Task item – Print the records exactly and in full, please; the pictures stay out.

Material shown –

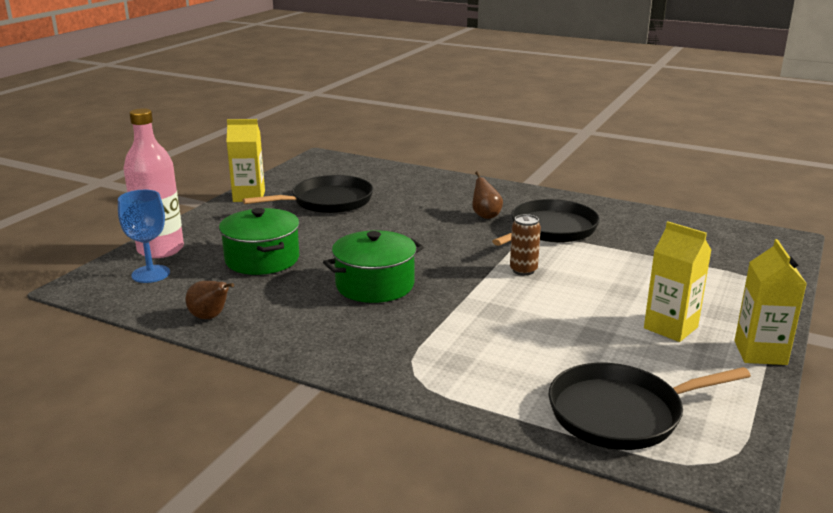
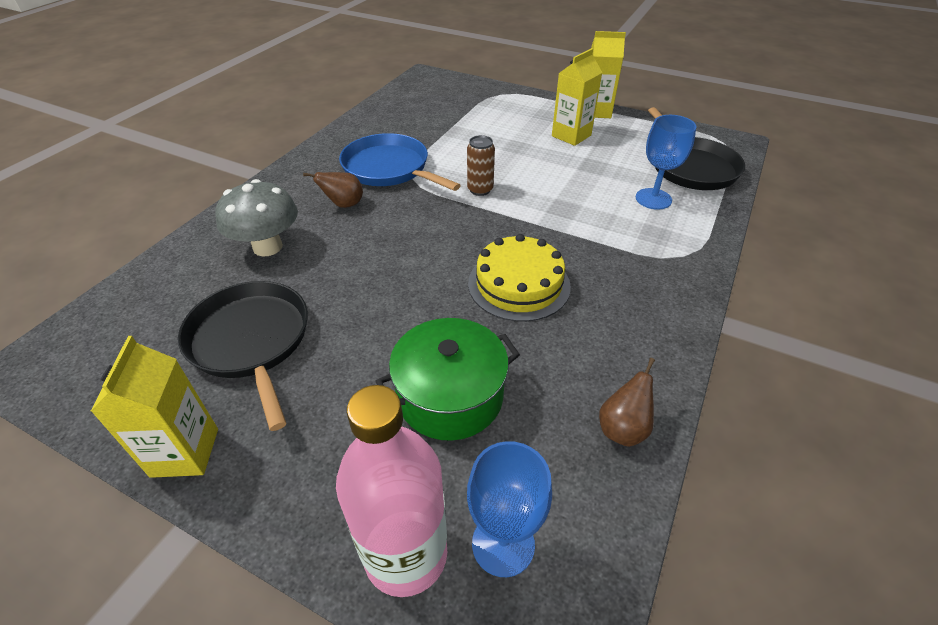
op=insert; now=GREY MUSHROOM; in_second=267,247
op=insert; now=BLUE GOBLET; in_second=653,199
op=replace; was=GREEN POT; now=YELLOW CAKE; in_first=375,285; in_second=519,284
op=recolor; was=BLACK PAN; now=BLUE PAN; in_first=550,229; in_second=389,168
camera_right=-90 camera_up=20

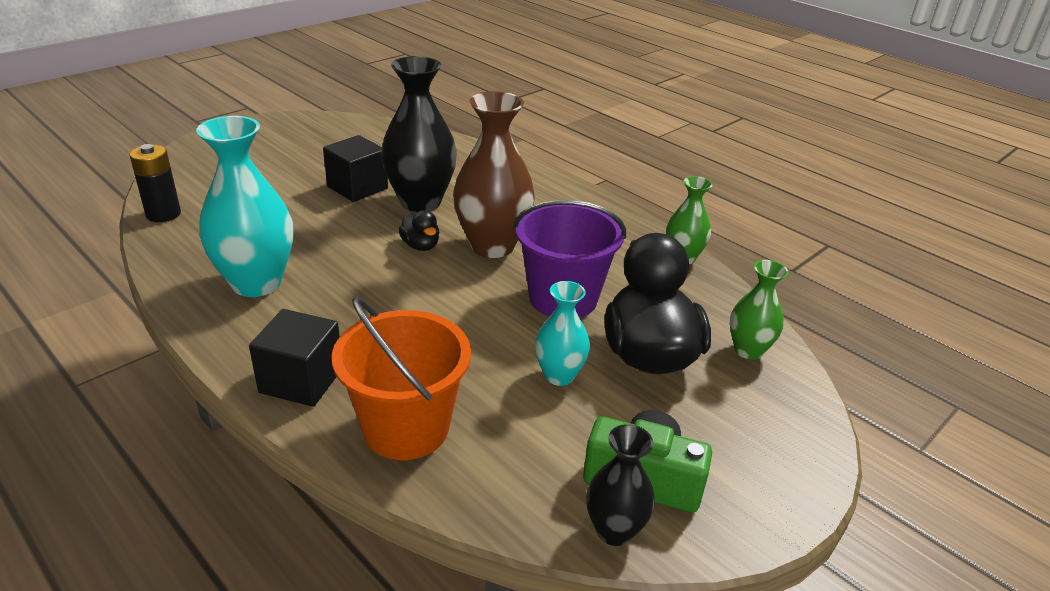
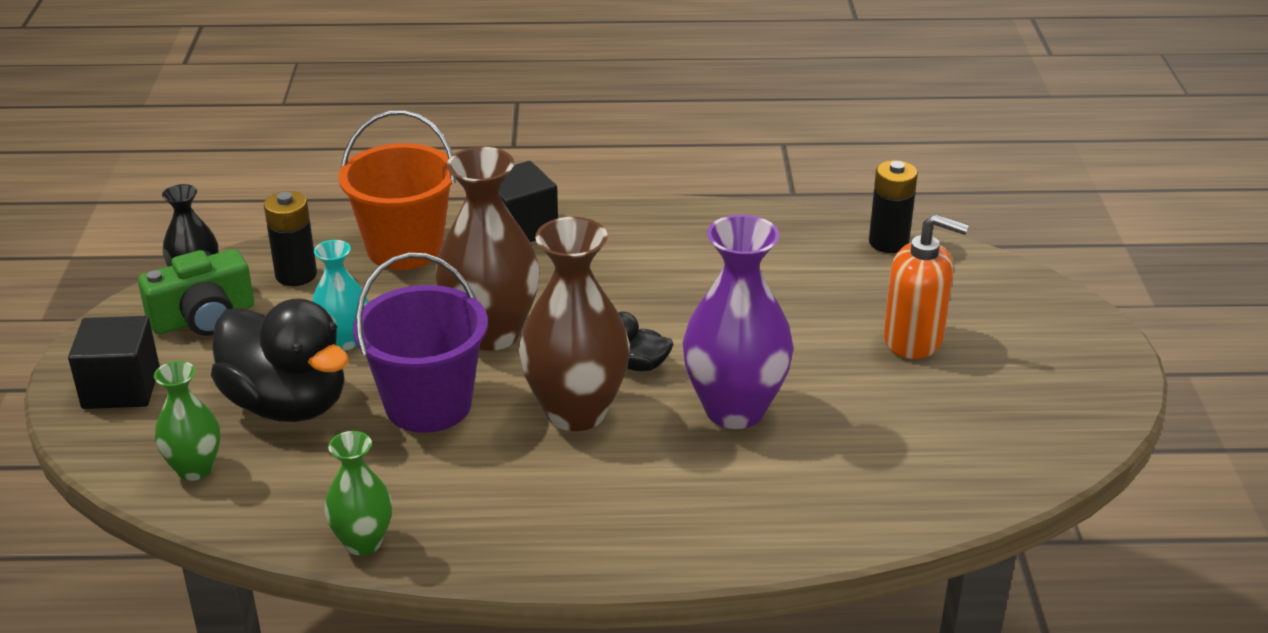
op=delete; was=TURQUOISE VASE; in_first=256,283
op=insert; now=BLACK BATTERY; in_second=296,275
op=insert; now=BROWN VASE; in_second=491,333
op=insert; now=ORANGE SOAP DISPENSER; in_second=914,340
op=move; was=BLACK CUBE; in_first=357,187; in_second=121,388
op=recolor; was=BLACK VASE; now=PURPLE VASE; in_first=420,202; in_second=734,409
camera_right=135 camera_up=0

Solution for this problem –
op=insert; now=GREY MUSHROOM; in_second=267,247
op=insert; now=BLUE GOBLET; in_second=653,199
op=replace; was=GREEN POT; now=YELLOW CAKE; in_first=375,285; in_second=519,284
op=recolor; was=BLACK PAN; now=BLUE PAN; in_first=550,229; in_second=389,168
camera_right=-90 camera_up=20

op=delete; was=TURQUOISE VASE; in_first=256,283
op=insert; now=BLACK BATTERY; in_second=296,275
op=insert; now=BROWN VASE; in_second=491,333
op=insert; now=ORANGE SOAP DISPENSER; in_second=914,340
op=move; was=BLACK CUBE; in_first=357,187; in_second=121,388
op=recolor; was=BLACK VASE; now=PURPLE VASE; in_first=420,202; in_second=734,409
camera_right=135 camera_up=0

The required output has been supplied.